→ **Itemized modification records**

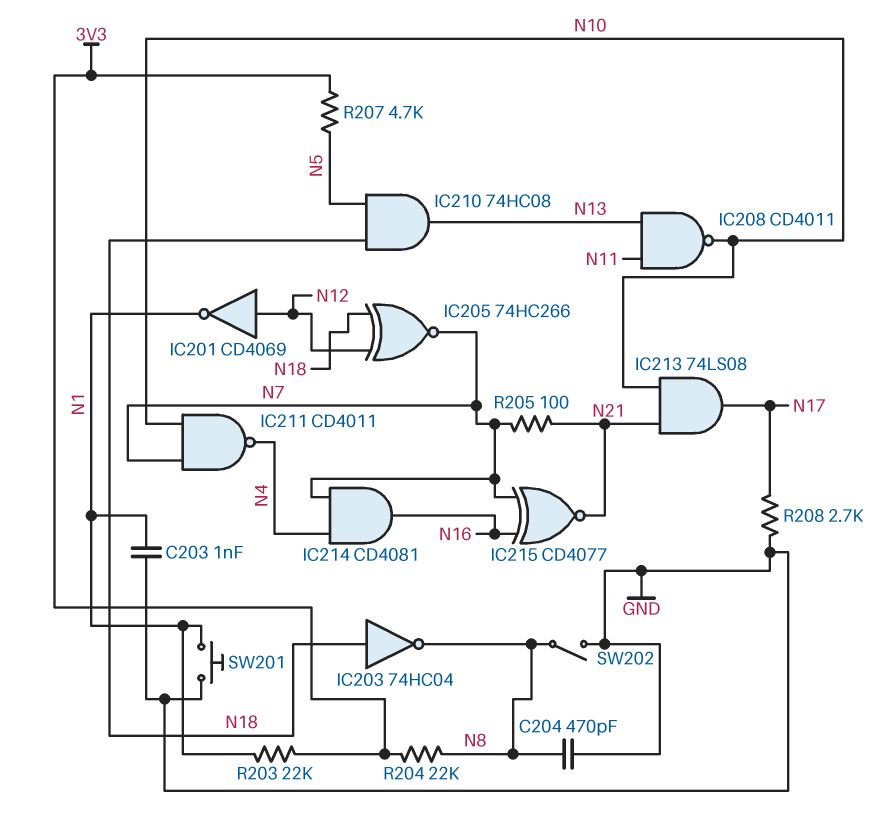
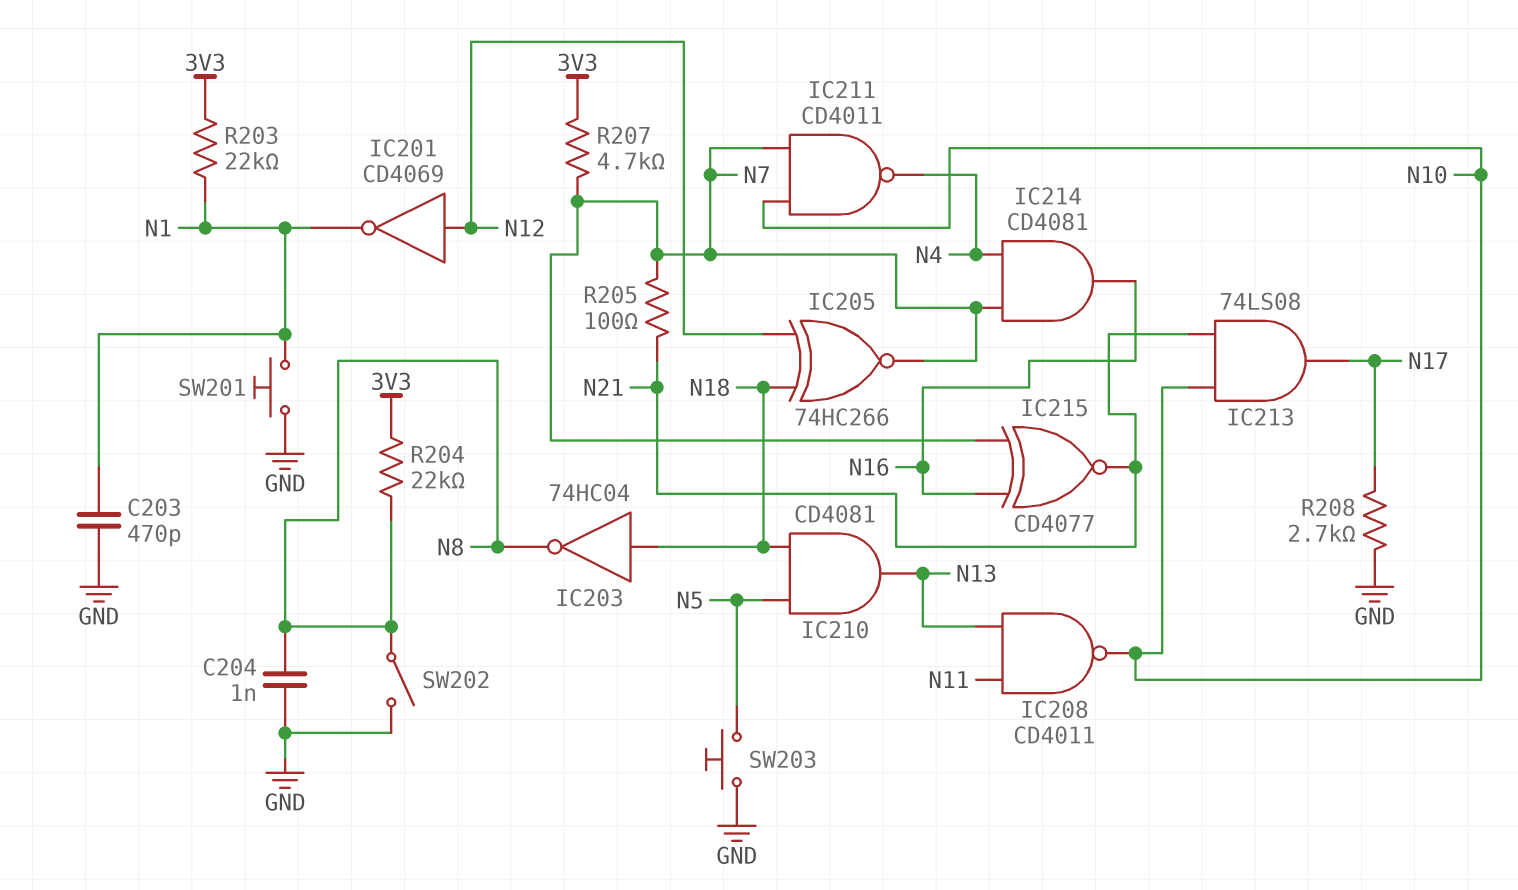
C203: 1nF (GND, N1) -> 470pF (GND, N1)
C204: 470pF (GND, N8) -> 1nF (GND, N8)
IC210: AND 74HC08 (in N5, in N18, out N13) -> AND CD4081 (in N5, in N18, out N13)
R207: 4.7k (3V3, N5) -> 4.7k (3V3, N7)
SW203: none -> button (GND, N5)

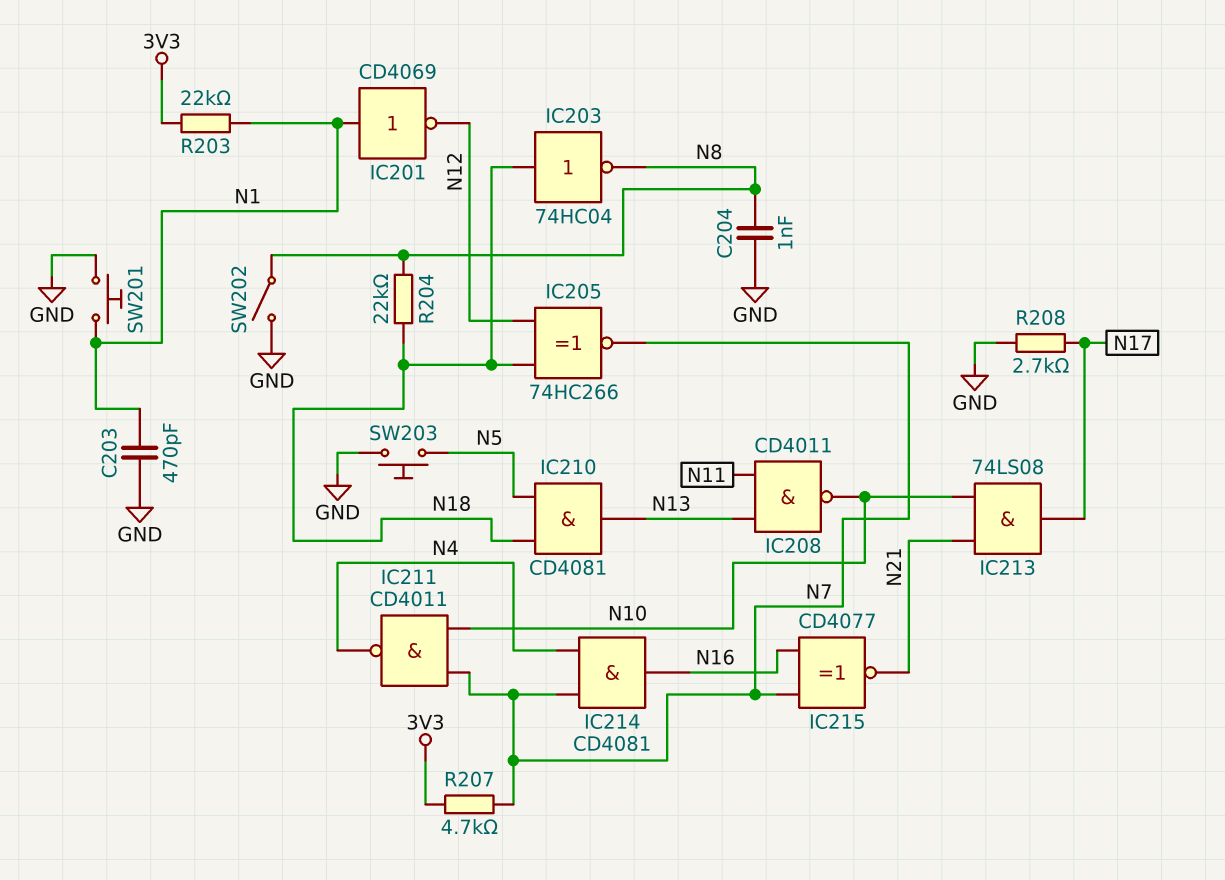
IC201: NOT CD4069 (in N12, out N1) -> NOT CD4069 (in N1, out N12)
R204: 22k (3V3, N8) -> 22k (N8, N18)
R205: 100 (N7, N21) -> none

→ **EXERCISE GOAL**
Once you find the string "none" in a line of the records, copy that line.

→ **SOLUTION TO THIS EXERCISE**
SW203: none -> button (GND, N5)
R205: 100 (N7, N21) -> none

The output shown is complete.